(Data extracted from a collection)
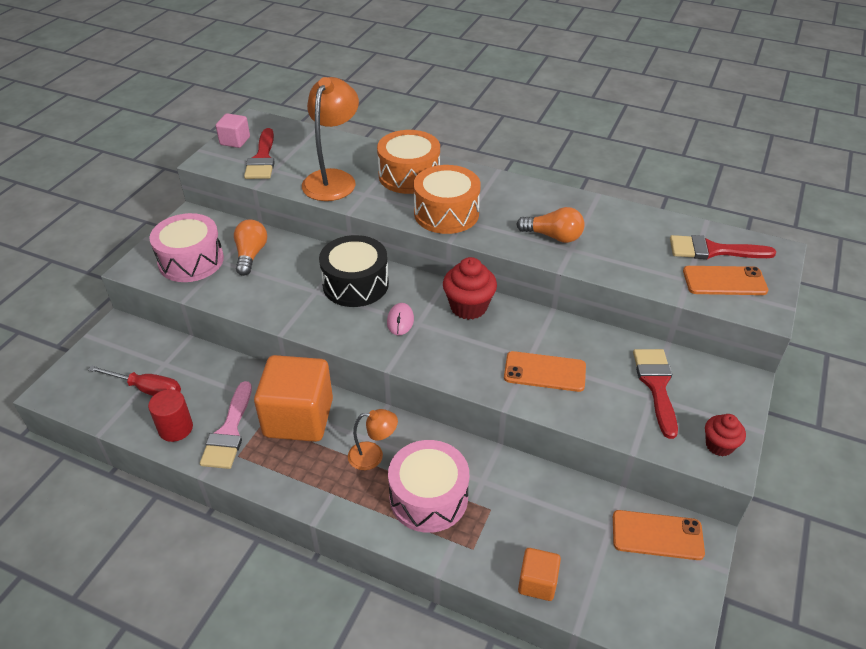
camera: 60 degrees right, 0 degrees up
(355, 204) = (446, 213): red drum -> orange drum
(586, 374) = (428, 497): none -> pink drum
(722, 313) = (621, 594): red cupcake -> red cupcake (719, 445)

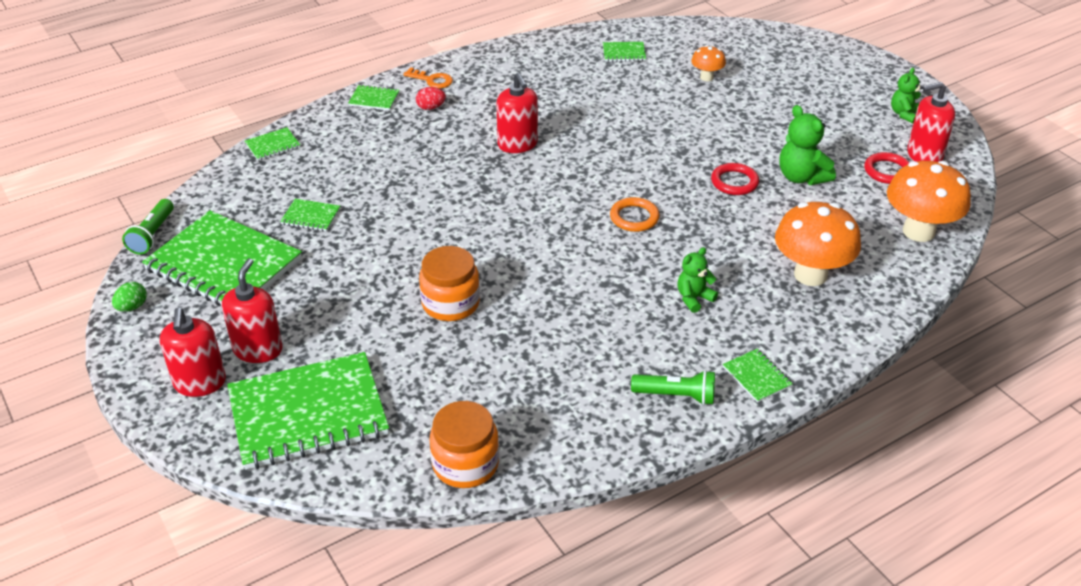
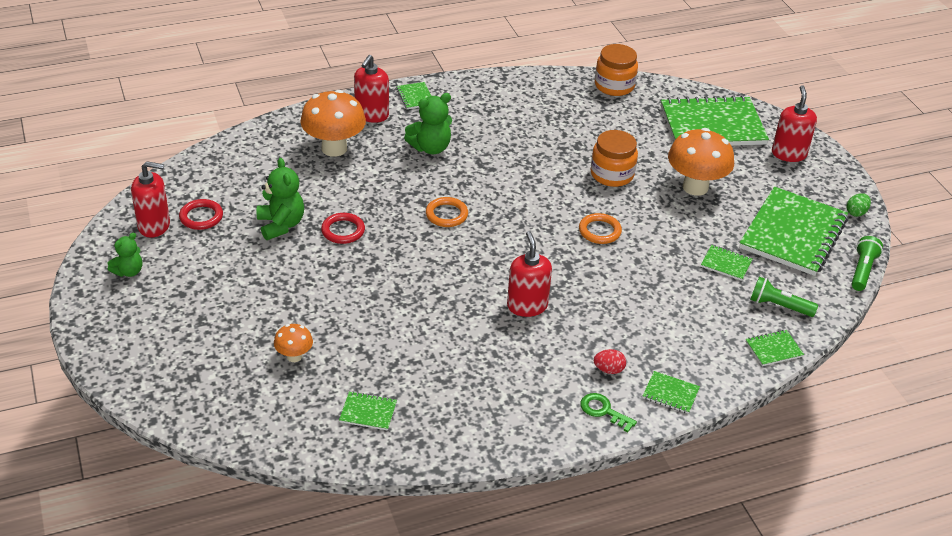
camera: 170 degrees left, 0 degrees up
(223, 264) = (793, 234): green notebook -> green notebook turned 75 degrees clockwise
(258, 349) = (752, 167): red soap dispenser -> red soap dispenser (371, 115)
(432, 80) = (603, 411): orange key -> green key
(456, 228) = (599, 231): none -> orange ring
(676, 396) = (473, 96): green flashlight -> green flashlight (779, 306)
(694, 298) = (430, 148): green teddy bear -> green teddy bear, size x1.56
(918, 231) = (224, 164): orange mushroom -> orange mushroom (695, 187)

Written task: What is needed is a verbatim transcription of the records, minus the pictures.

Answer:
camera: 60 degrees right, 0 degrees up
(355, 204) = (446, 213): red drum -> orange drum
(586, 374) = (428, 497): none -> pink drum
(722, 313) = (621, 594): red cupcake -> red cupcake (719, 445)

camera: 170 degrees left, 0 degrees up
(223, 264) = (793, 234): green notebook -> green notebook turned 75 degrees clockwise
(258, 349) = (752, 167): red soap dispenser -> red soap dispenser (371, 115)
(432, 80) = (603, 411): orange key -> green key
(456, 228) = (599, 231): none -> orange ring
(676, 396) = (473, 96): green flashlight -> green flashlight (779, 306)
(694, 298) = (430, 148): green teddy bear -> green teddy bear, size x1.56
(918, 231) = (224, 164): orange mushroom -> orange mushroom (695, 187)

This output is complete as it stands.